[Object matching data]
::::

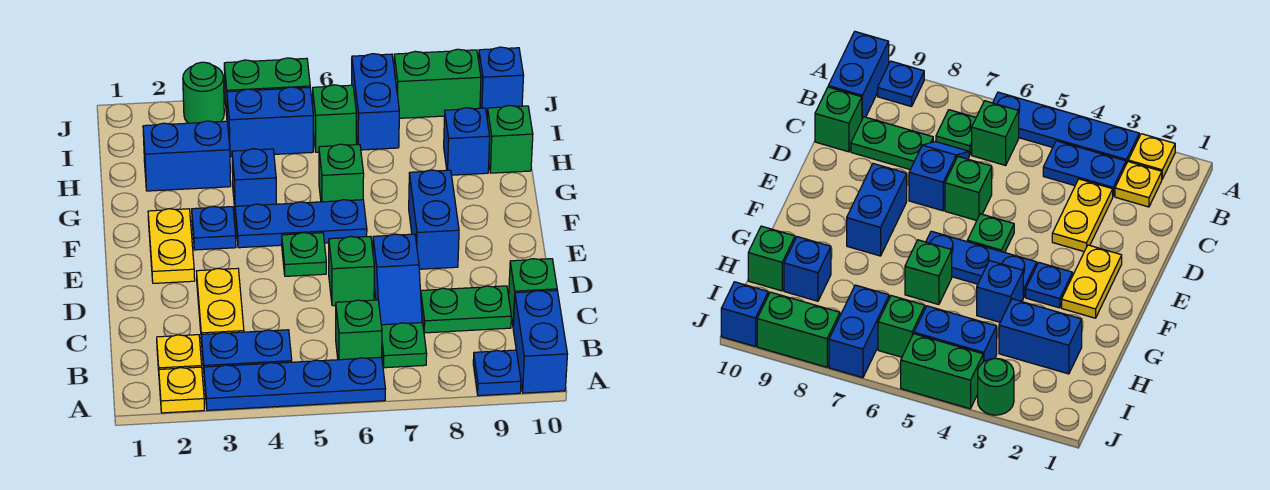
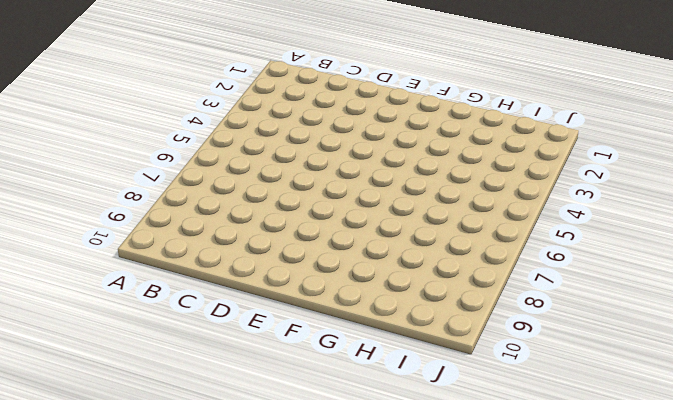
none -> yellow 1x1 plate [159,367,204,413]
none -> blue 1x4 plate [204,357,386,410]
none -> blue 1x1 plate [473,350,521,396]
none -> blue 1x2 brick [513,290,567,393]

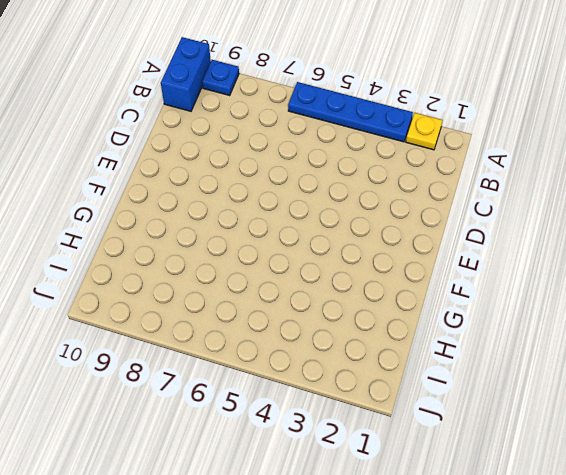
none -> yellow 1x1 plate [157,335,202,370]
none -> blue 1x2 plate [201,330,292,369]
none -> green 1x1 brick [336,300,382,360]
none -> green 1x1 plate [381,323,427,368]

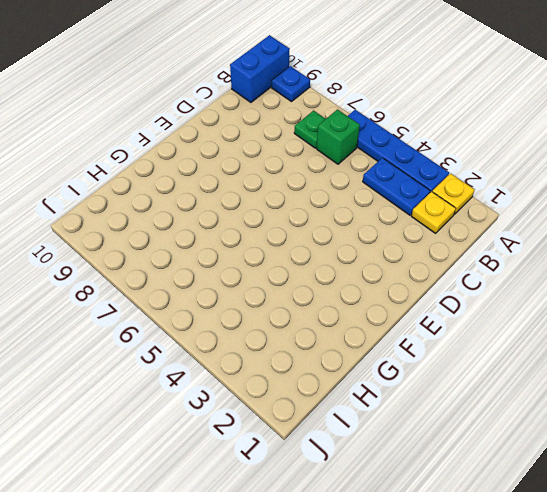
none -> yellow 1x2 plate [197,268,244,343]
none -> blue 1x2 slope [373,234,422,325]
none -> green 1x2 plate [421,286,511,333]
none -> green 1x1 brick [509,259,557,324]

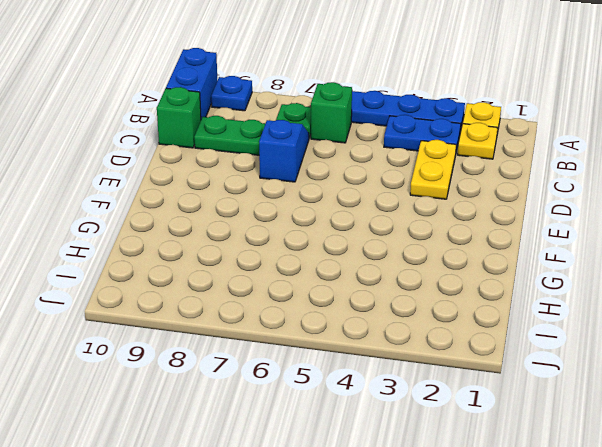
none -> green 1x1 brick [329,236,374,306]
none -> yellow 1x2 plate [148,209,195,283]
none -> green 1x1 plate [282,233,326,276]
none -> blue 1x2 brick [409,170,459,269]

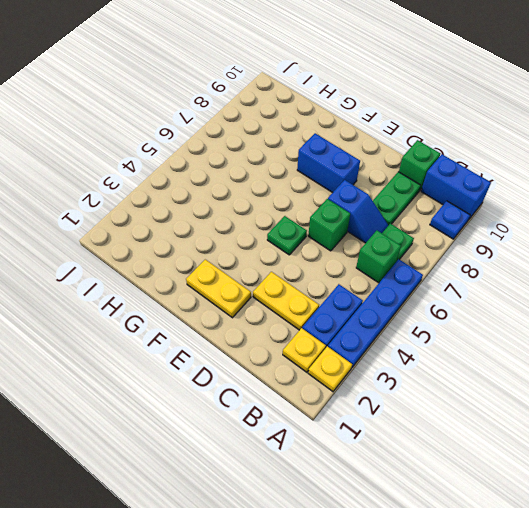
none -> blue 1x1 plate [192,206,236,250]
none -> blue 1x3 plate [235,200,367,248]
none -> blue 1x1 brick [232,149,276,208]
none -> green 1x1 brick [319,144,364,202]

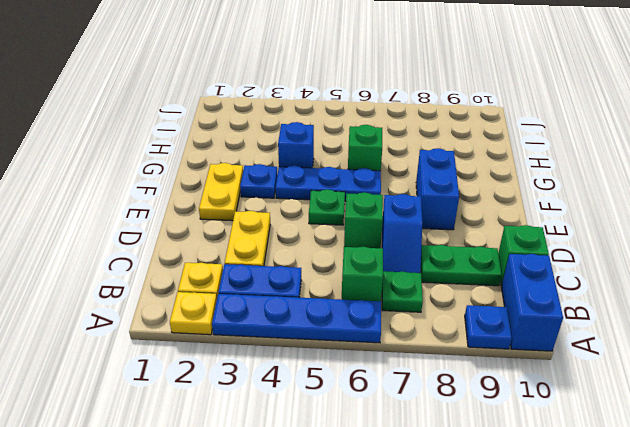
none -> blue 1x2 brick [143,121,231,191]
none -> blue 1x1 brick [444,108,490,175]
none -> green 1x1 brick [487,106,533,173]
none -> blue 1x2 brick [227,87,313,157]

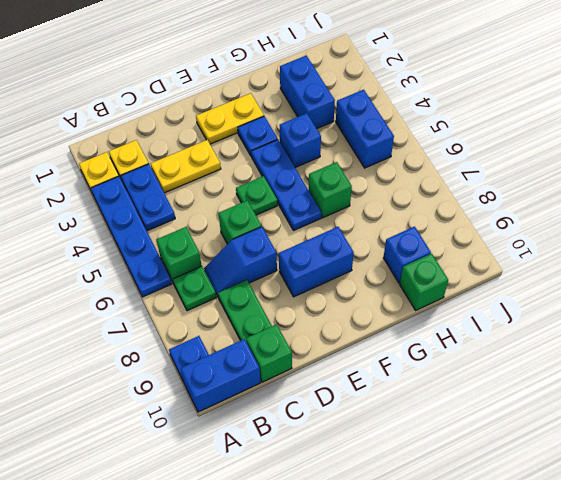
none -> green 1x1 brick [313,85,356,152]
none -> blue 1x2 brick [352,54,399,150]
none -> green 1x1 round brick [183,62,224,123]
none -> green 1x2 brick [224,58,310,116]

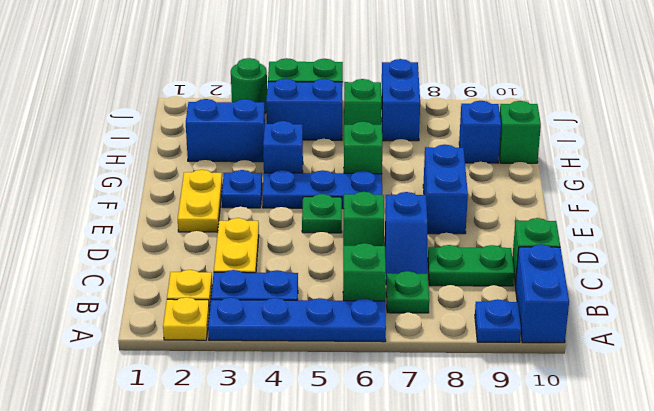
none -> green 1x2 brick [394,49,481,118]
none -> blue 1x1 brick [479,47,524,114]

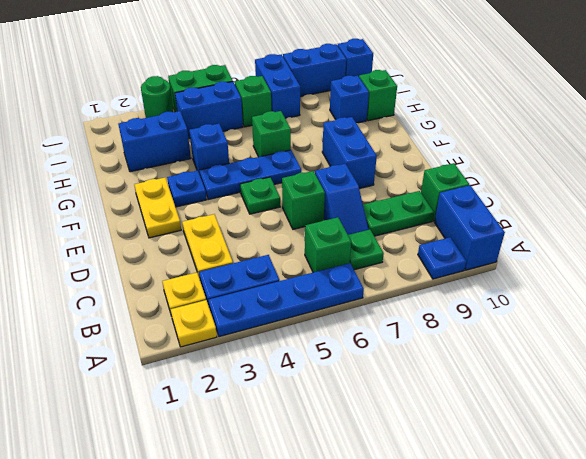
blue 1x2 brick [283,44,346,97] -> green 1x2 brick [394,49,481,118]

::::

• PROBLEM STATEMENT: Collect the complete line wherever the string "yellow" appears in the records.

• THE ANSWER:
none -> yellow 1x1 plate [159,367,204,413]
none -> yellow 1x1 plate [157,335,202,370]
none -> yellow 1x2 plate [197,268,244,343]
none -> yellow 1x2 plate [148,209,195,283]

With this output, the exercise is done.